— The task —
Below are the records; copy each line in which "yellow" can be found.

═══ Records supplied ═══

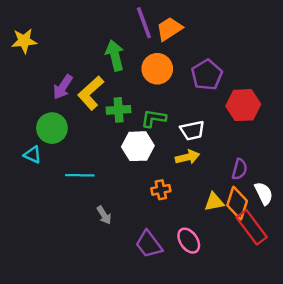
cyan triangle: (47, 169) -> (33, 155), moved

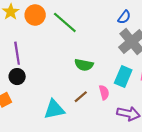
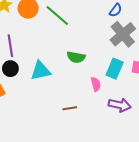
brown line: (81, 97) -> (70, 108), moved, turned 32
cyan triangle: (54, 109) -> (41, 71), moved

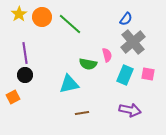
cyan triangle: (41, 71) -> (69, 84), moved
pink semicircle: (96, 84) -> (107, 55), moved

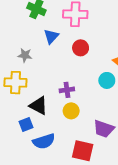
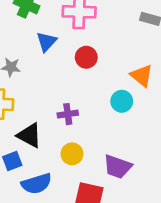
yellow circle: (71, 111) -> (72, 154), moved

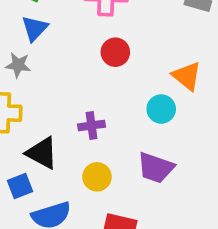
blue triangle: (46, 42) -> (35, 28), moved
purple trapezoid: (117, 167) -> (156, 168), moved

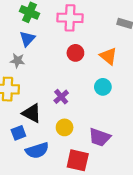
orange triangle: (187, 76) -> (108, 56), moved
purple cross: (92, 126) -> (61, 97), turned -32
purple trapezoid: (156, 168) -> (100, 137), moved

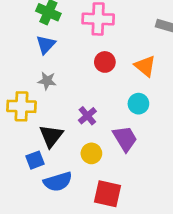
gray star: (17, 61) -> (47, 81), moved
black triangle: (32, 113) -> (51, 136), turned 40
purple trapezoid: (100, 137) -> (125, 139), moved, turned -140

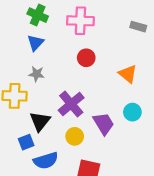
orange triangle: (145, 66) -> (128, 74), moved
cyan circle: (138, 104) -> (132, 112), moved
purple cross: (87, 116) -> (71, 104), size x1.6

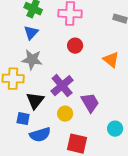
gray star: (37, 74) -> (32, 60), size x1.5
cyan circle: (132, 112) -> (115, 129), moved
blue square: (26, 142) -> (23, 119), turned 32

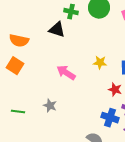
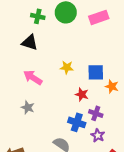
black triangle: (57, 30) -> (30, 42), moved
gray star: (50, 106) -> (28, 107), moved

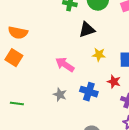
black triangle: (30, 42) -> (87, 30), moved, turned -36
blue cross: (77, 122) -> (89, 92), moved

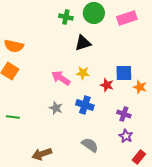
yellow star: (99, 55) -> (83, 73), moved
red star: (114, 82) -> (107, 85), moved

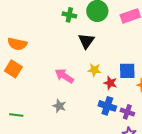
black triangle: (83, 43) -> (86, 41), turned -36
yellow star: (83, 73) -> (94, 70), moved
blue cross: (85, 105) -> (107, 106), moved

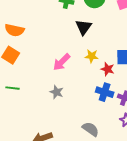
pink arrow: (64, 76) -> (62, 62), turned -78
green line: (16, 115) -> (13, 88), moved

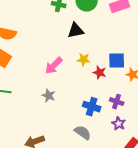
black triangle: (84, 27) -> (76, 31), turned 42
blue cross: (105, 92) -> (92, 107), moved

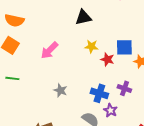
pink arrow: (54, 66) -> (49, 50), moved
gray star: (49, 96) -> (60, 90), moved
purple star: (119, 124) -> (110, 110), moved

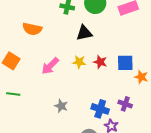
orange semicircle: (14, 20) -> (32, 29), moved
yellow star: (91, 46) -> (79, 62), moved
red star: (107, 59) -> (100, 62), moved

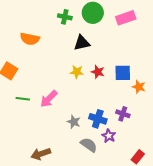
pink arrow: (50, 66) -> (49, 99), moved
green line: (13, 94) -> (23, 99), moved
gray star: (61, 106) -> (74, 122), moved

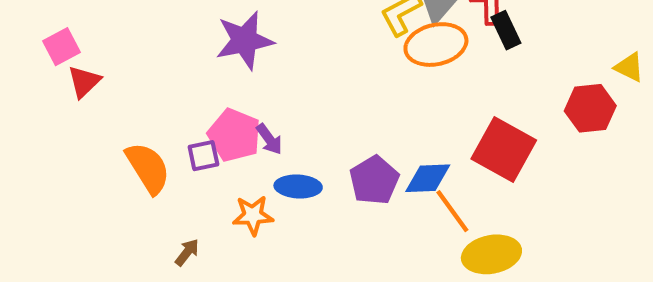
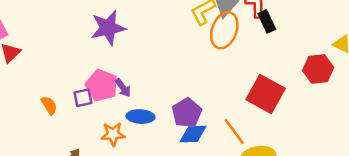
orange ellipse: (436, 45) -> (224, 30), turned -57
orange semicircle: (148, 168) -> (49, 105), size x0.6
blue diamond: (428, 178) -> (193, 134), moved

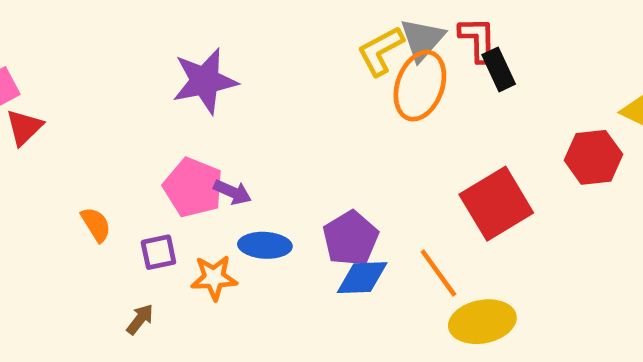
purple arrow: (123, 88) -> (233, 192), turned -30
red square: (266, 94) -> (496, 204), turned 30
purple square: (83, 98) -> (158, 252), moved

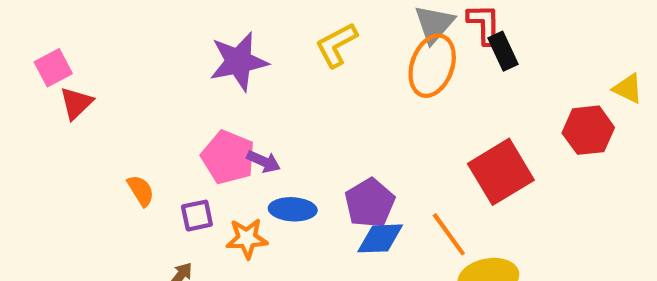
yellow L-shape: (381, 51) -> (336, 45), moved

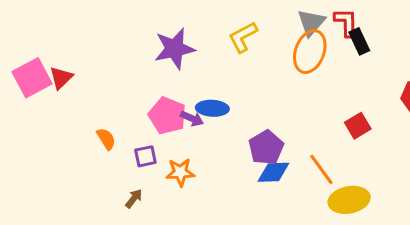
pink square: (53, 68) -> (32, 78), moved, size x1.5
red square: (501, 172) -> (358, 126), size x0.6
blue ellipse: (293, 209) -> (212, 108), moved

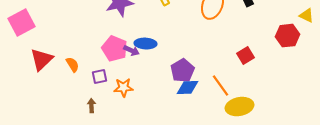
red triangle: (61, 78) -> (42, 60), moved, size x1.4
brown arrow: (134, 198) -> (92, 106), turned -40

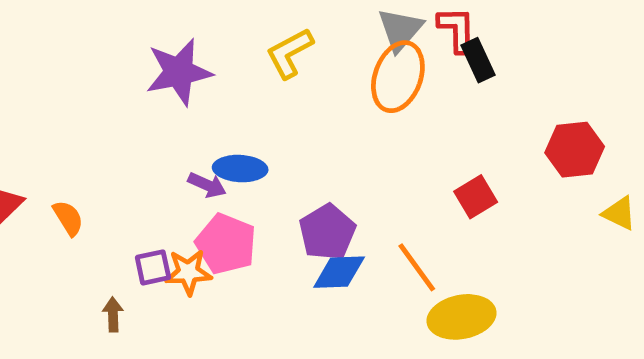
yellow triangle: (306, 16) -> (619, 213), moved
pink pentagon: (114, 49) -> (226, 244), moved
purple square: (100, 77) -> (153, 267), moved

═══

— Solution for this problem —
yellow circle: (71, 111) -> (72, 154), moved
yellow star: (99, 55) -> (83, 73), moved
yellow star: (83, 73) -> (94, 70), moved
yellow star: (91, 46) -> (79, 62), moved
yellow L-shape: (381, 51) -> (336, 45), moved
yellow triangle: (306, 16) -> (619, 213), moved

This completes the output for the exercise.